Work out how many lines of the records contain "taśma". Answer with the number and nothing else.

**Input data**
#####

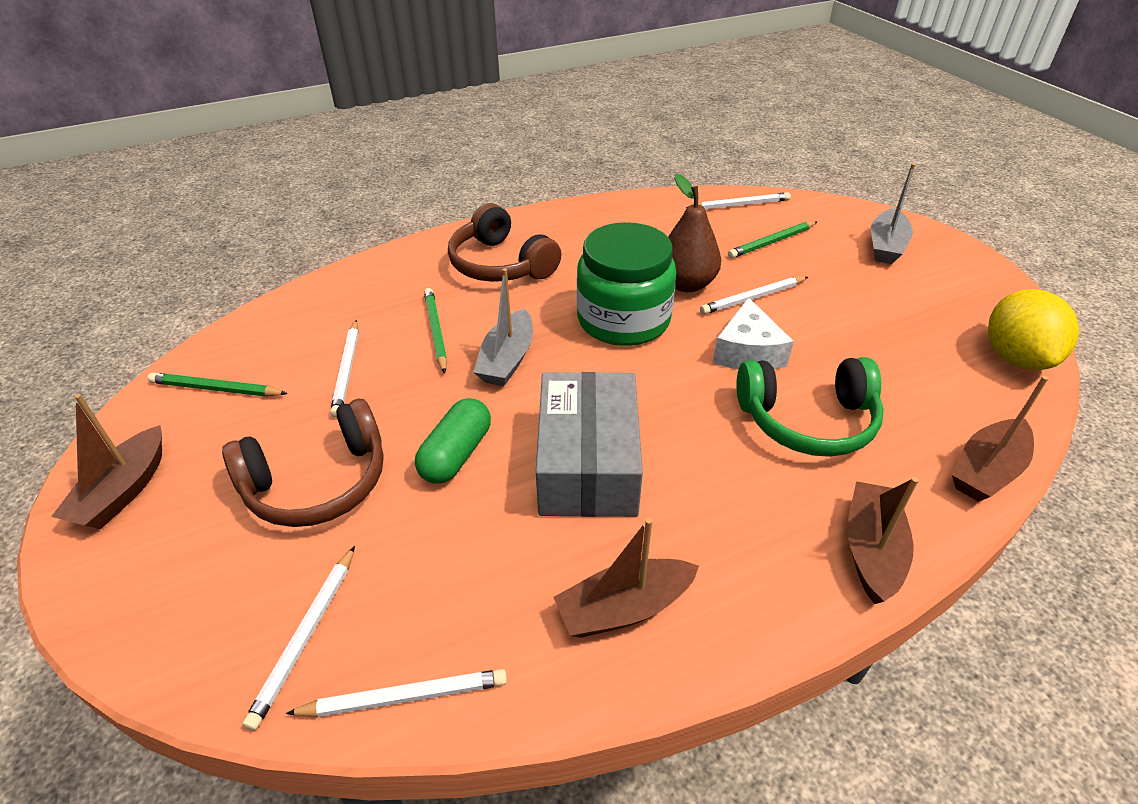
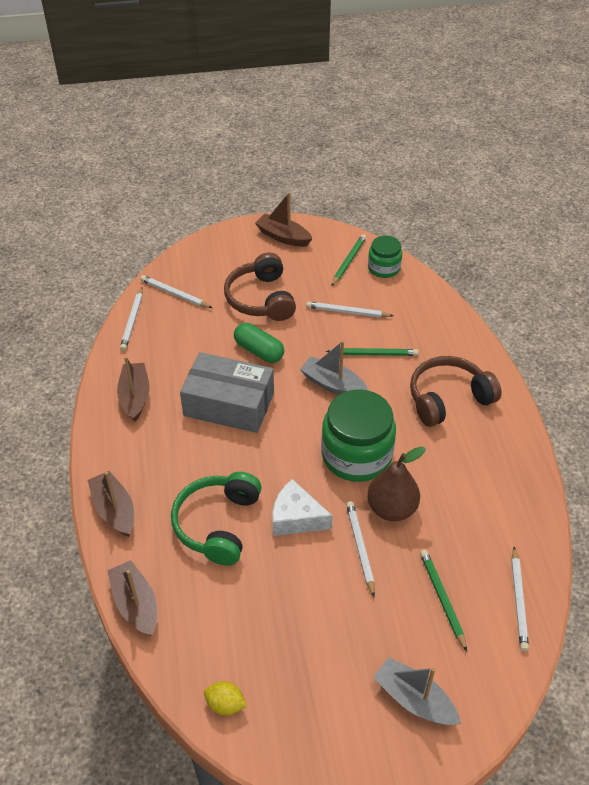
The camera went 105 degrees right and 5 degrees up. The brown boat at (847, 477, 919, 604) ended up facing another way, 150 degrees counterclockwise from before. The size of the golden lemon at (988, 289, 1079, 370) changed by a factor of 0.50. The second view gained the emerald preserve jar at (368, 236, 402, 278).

#####

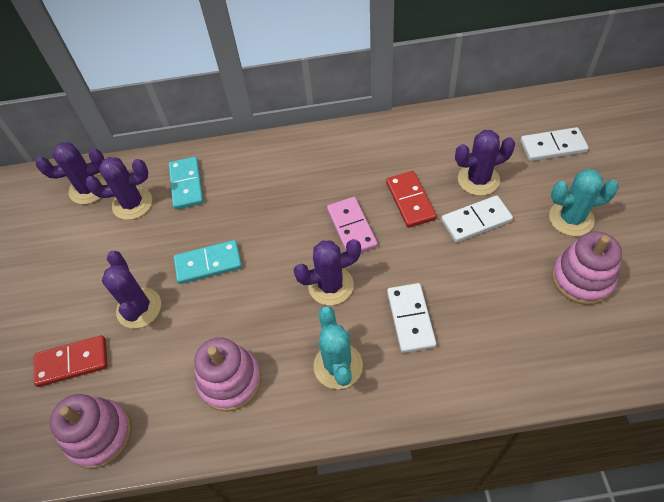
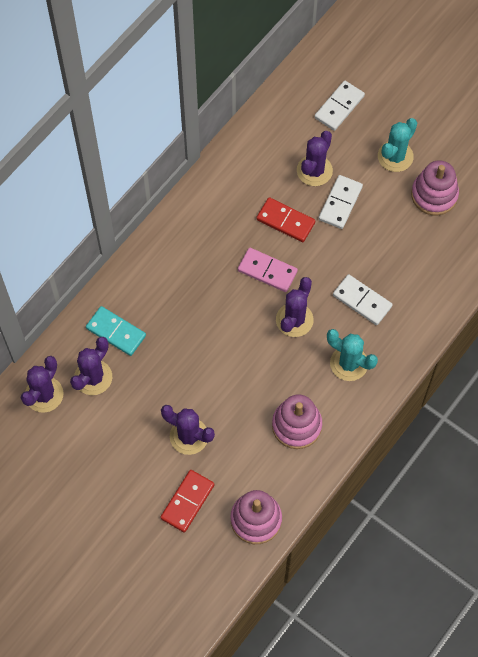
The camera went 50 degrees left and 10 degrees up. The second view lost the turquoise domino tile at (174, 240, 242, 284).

#####

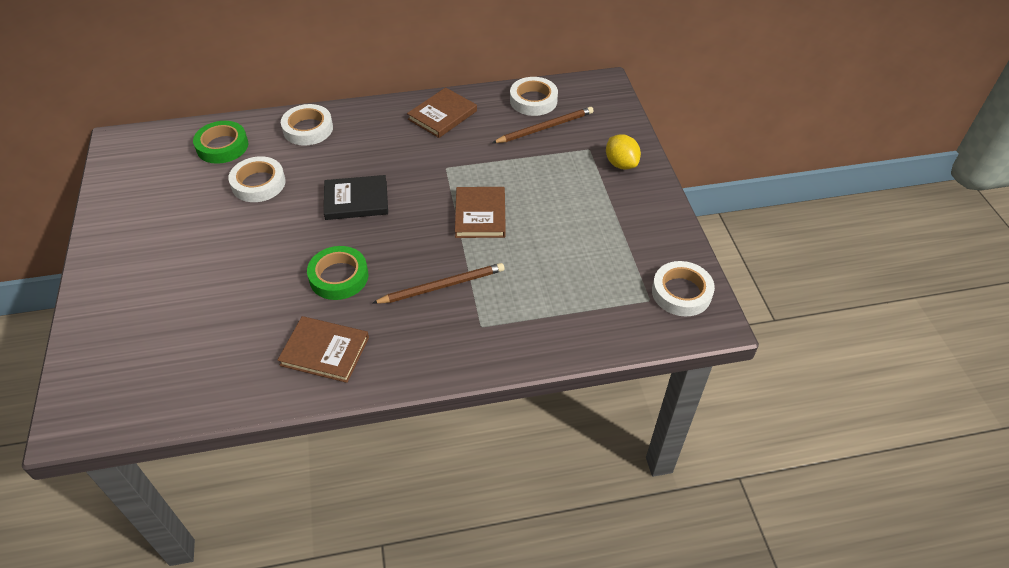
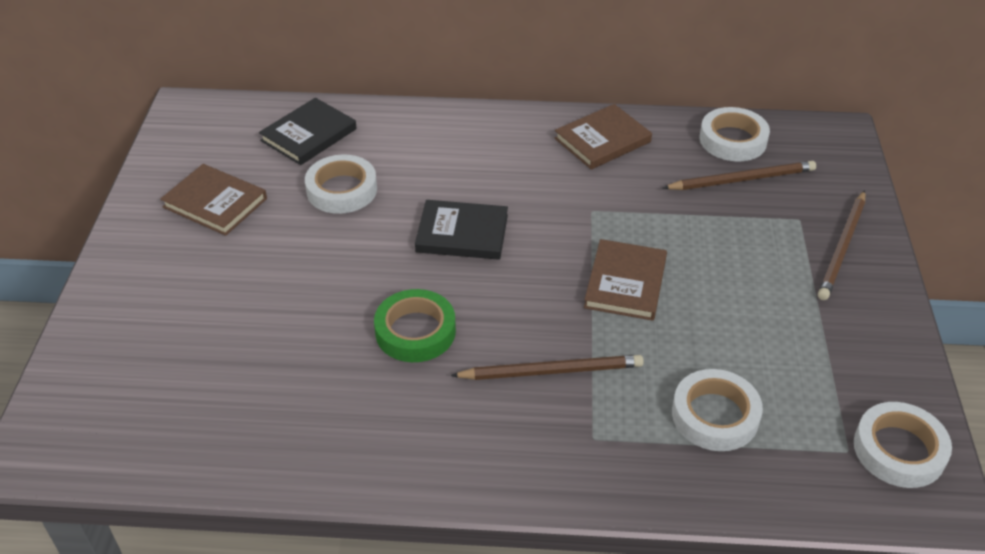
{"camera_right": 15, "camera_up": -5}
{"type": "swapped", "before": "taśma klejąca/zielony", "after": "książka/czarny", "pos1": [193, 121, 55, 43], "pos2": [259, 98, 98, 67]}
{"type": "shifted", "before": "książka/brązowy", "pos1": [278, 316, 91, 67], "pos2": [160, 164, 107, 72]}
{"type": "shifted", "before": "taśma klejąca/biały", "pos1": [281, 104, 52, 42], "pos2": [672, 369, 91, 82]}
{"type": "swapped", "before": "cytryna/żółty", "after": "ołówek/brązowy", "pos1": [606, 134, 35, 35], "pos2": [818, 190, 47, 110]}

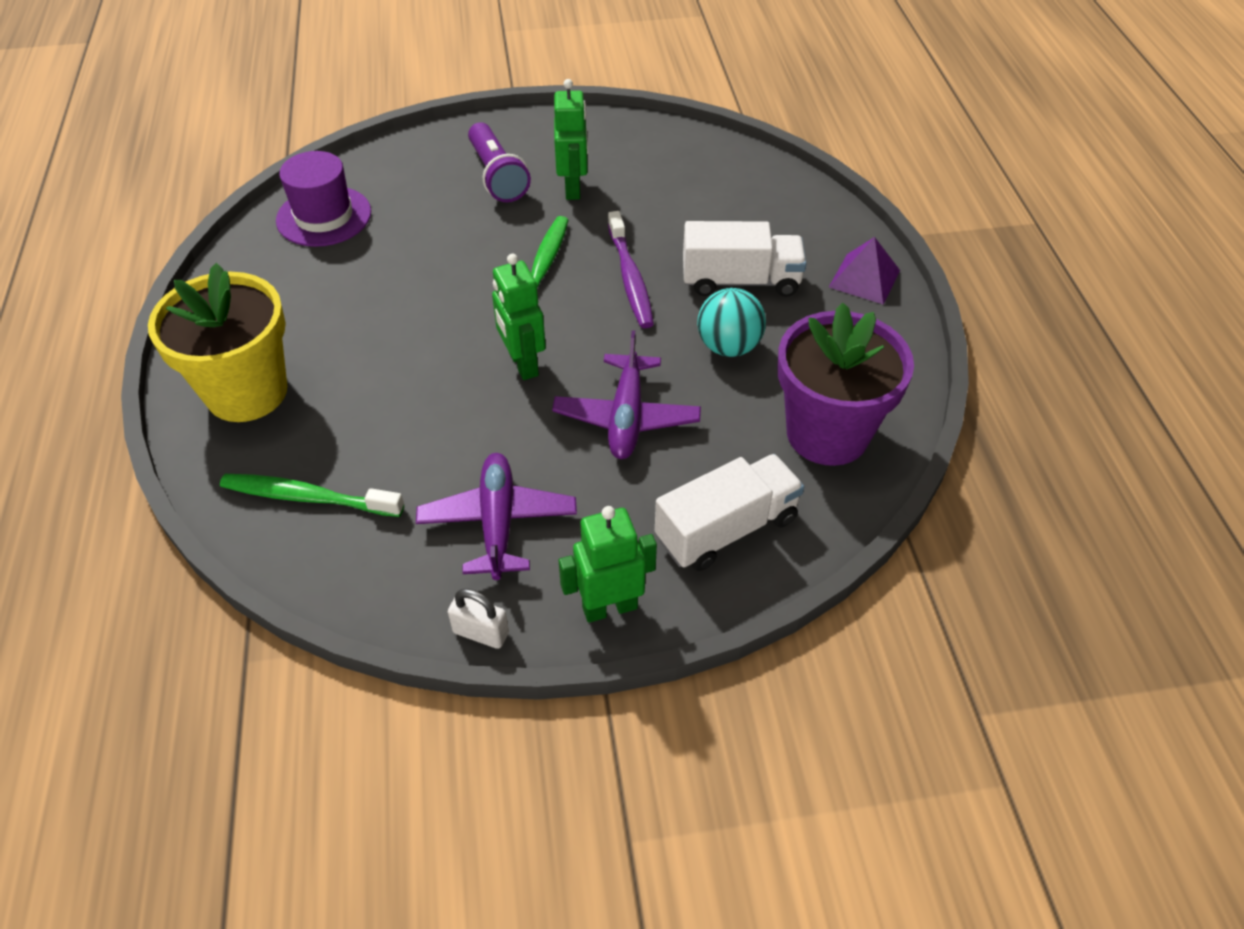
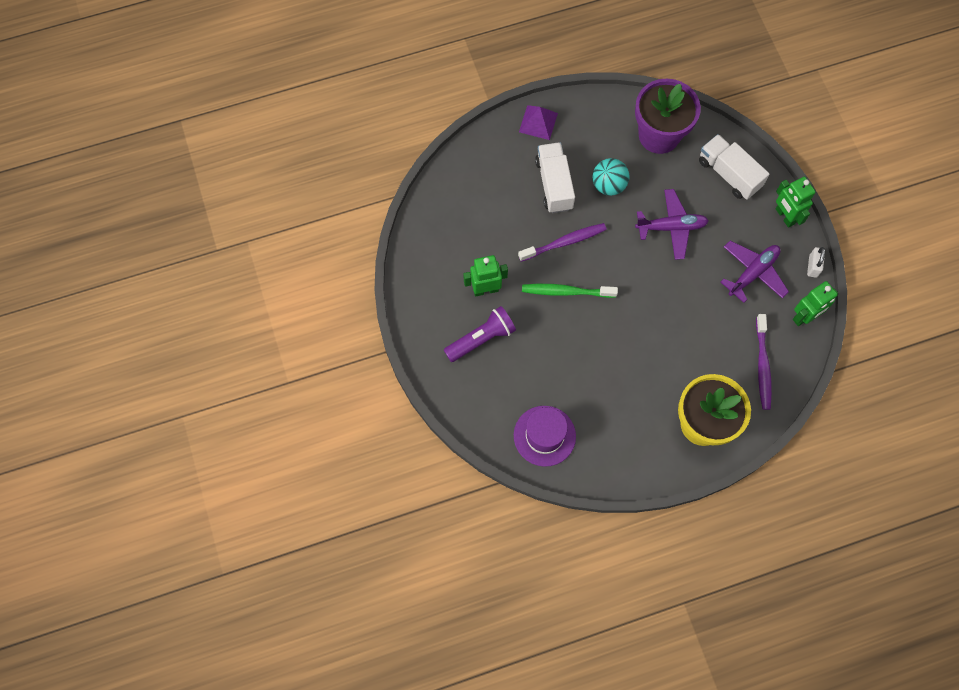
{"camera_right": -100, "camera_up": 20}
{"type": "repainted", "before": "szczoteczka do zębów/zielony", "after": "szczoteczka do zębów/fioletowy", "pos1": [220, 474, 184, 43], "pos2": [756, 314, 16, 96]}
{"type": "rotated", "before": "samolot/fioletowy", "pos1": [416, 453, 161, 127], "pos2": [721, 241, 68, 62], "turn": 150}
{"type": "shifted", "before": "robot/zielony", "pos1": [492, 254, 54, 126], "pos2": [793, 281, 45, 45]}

#####

**Solved exercise**
2